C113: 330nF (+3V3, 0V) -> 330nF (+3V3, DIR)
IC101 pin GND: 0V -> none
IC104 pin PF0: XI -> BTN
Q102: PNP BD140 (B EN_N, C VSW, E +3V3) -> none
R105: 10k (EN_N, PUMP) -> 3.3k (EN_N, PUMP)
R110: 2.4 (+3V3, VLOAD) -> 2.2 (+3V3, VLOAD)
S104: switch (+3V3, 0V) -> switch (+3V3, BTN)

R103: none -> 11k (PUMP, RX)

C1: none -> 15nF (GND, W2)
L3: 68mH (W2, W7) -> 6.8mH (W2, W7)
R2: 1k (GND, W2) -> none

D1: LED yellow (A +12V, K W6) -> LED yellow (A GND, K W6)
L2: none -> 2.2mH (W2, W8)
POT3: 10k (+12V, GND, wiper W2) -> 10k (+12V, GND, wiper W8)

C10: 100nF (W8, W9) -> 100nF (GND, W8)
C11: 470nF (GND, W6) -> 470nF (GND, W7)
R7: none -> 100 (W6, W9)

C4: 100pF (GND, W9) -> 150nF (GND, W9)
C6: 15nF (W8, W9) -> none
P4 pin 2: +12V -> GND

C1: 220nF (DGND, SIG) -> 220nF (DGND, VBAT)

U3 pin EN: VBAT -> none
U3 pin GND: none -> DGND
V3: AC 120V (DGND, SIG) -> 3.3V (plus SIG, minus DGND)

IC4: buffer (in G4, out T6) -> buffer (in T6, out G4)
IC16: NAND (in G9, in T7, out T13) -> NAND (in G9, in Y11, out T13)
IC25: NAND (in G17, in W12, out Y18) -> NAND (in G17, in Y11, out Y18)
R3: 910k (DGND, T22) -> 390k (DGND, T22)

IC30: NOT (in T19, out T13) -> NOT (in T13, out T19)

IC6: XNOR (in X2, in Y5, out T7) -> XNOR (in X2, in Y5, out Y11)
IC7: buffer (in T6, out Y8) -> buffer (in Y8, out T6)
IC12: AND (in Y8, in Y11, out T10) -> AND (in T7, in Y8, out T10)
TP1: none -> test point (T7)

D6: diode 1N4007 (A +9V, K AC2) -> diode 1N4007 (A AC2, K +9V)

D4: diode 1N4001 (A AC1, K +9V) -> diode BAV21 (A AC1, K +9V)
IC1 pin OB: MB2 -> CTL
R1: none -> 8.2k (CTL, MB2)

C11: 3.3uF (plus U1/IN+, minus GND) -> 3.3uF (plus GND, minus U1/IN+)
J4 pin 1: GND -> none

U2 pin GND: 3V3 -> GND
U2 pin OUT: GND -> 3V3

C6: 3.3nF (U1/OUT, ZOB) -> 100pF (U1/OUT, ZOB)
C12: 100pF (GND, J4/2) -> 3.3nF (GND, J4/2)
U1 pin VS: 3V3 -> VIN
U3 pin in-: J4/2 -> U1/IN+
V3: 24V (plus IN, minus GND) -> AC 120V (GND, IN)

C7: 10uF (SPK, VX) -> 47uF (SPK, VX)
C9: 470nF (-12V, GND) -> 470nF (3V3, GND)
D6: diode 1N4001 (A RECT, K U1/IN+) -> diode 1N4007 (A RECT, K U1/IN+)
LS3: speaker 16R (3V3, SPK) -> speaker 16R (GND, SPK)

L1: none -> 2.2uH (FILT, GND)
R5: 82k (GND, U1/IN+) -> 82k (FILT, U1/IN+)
____________
> Work task:
Once the line containing "D4: diode 1N4001" is found in the listing above, set down that line and every line after it, exactly.

> Expected answer:
D4: diode 1N4001 (A AC1, K +9V) -> diode BAV21 (A AC1, K +9V)
IC1 pin OB: MB2 -> CTL
R1: none -> 8.2k (CTL, MB2)

C11: 3.3uF (plus U1/IN+, minus GND) -> 3.3uF (plus GND, minus U1/IN+)
J4 pin 1: GND -> none

U2 pin GND: 3V3 -> GND
U2 pin OUT: GND -> 3V3

C6: 3.3nF (U1/OUT, ZOB) -> 100pF (U1/OUT, ZOB)
C12: 100pF (GND, J4/2) -> 3.3nF (GND, J4/2)
U1 pin VS: 3V3 -> VIN
U3 pin in-: J4/2 -> U1/IN+
V3: 24V (plus IN, minus GND) -> AC 120V (GND, IN)

C7: 10uF (SPK, VX) -> 47uF (SPK, VX)
C9: 470nF (-12V, GND) -> 470nF (3V3, GND)
D6: diode 1N4001 (A RECT, K U1/IN+) -> diode 1N4007 (A RECT, K U1/IN+)
LS3: speaker 16R (3V3, SPK) -> speaker 16R (GND, SPK)

L1: none -> 2.2uH (FILT, GND)
R5: 82k (GND, U1/IN+) -> 82k (FILT, U1/IN+)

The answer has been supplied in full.